▶ ACTIVITY
Using the records below, write out again exactly the lines that begin at the line containing "turquoise cylinder: 11 -> 12" and end at the line containing "turquoise hammer: 12 -> 11", and no other lines.

▶ SOURCE INFORMATION
════

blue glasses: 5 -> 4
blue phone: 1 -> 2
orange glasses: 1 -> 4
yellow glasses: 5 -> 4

════

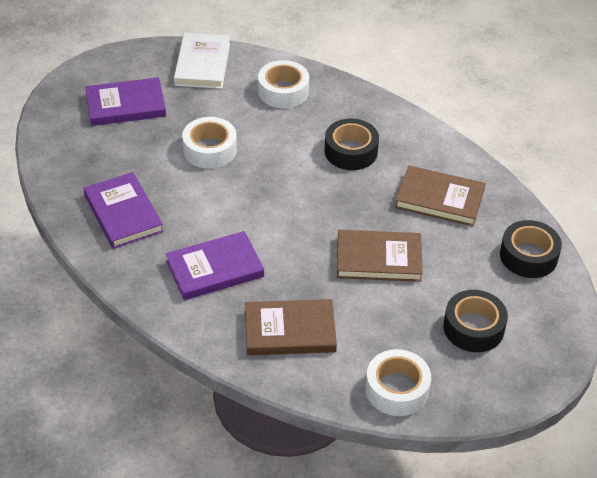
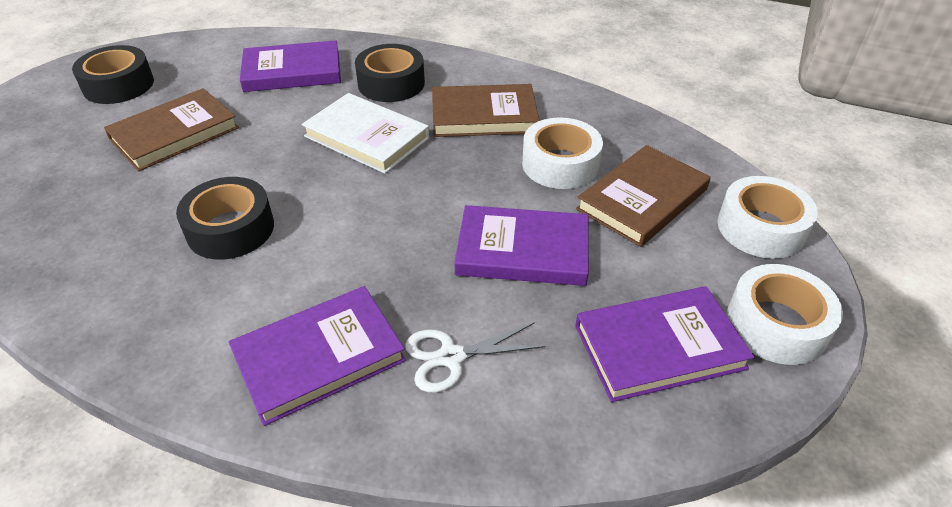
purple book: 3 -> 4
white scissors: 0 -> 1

════

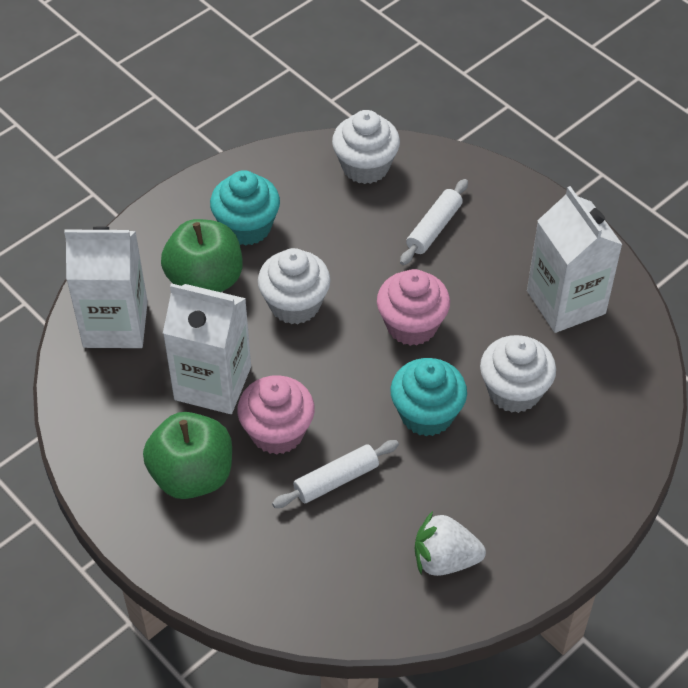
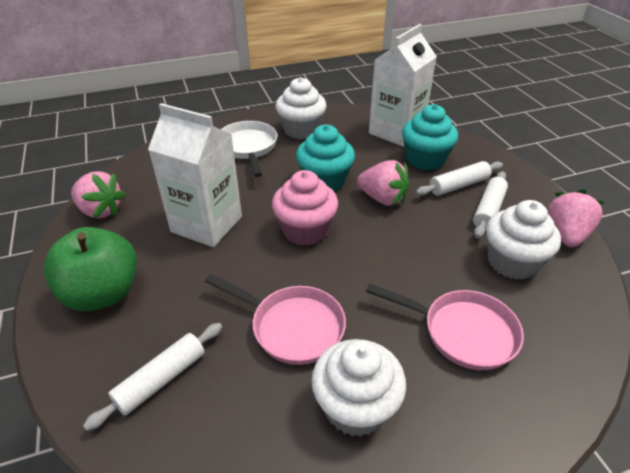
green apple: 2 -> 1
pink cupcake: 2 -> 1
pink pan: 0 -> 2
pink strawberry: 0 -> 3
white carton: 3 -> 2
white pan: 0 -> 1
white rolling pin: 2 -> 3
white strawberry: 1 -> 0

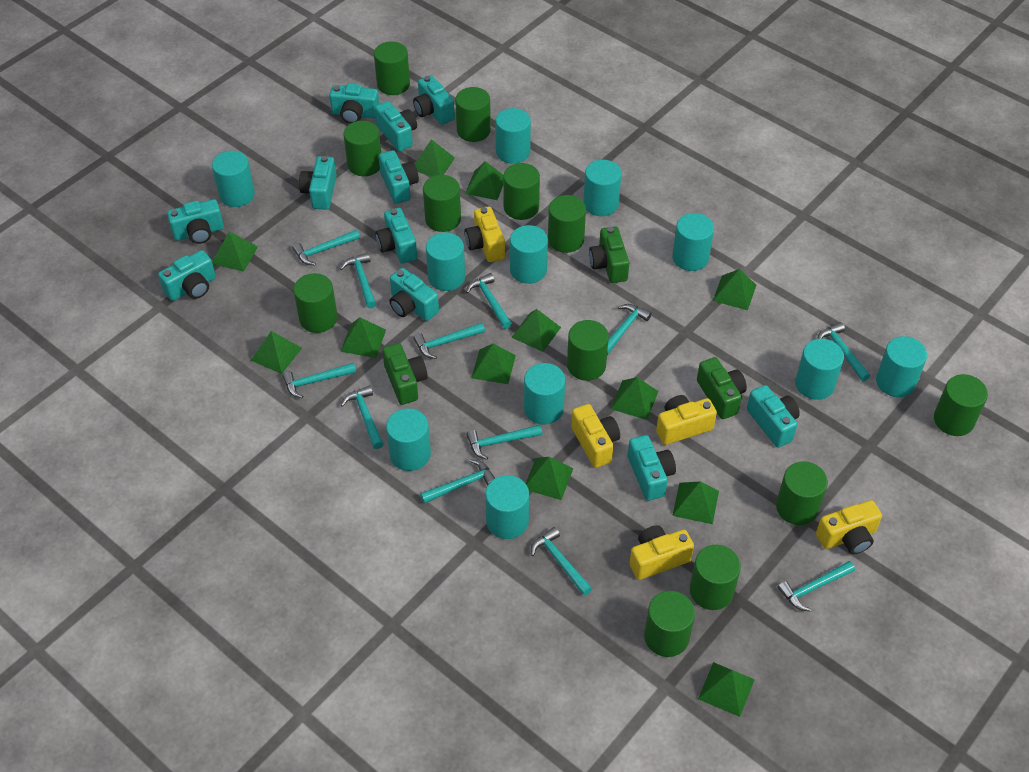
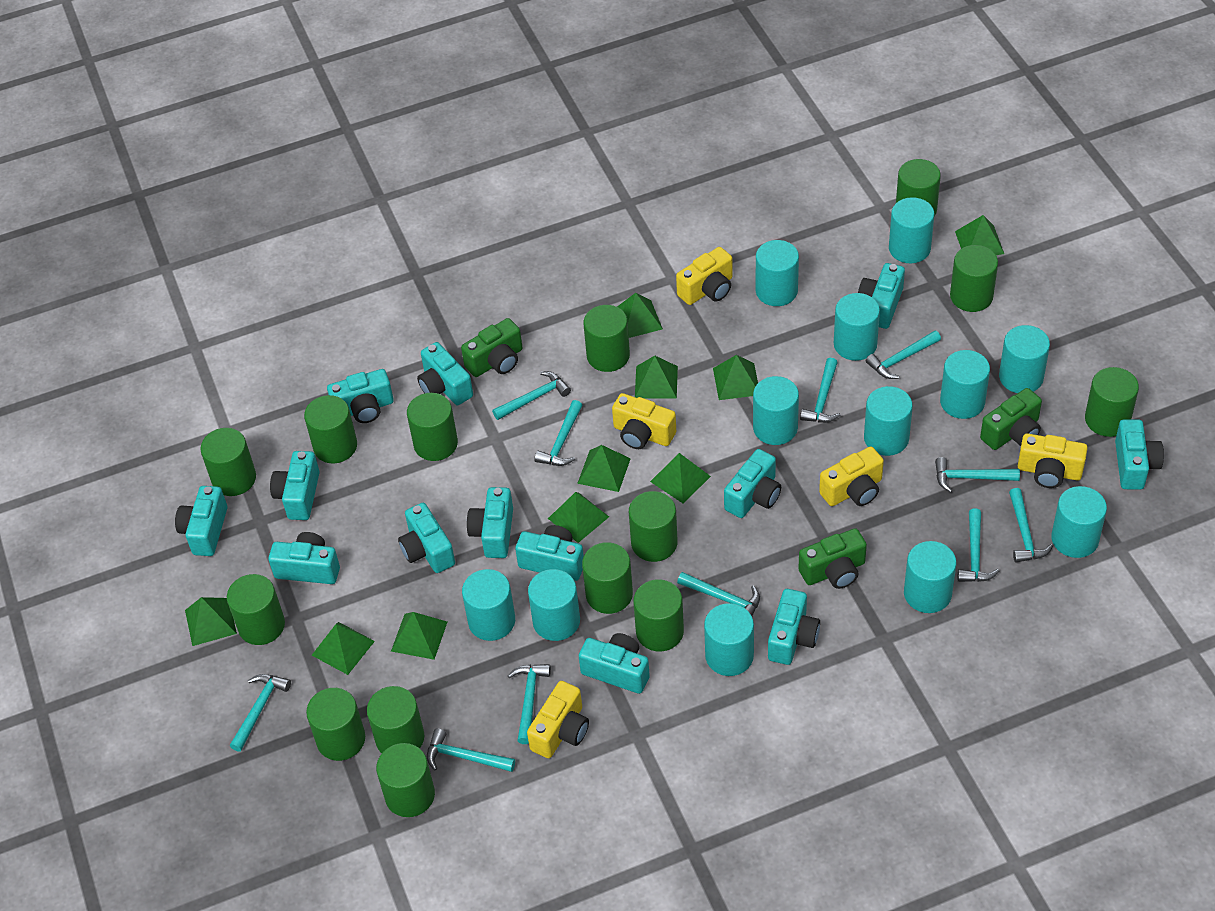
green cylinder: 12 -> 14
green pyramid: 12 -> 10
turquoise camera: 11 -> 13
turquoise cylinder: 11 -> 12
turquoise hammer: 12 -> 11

════

▶ WRITTEN SOLUTION
turquoise cylinder: 11 -> 12
turquoise hammer: 12 -> 11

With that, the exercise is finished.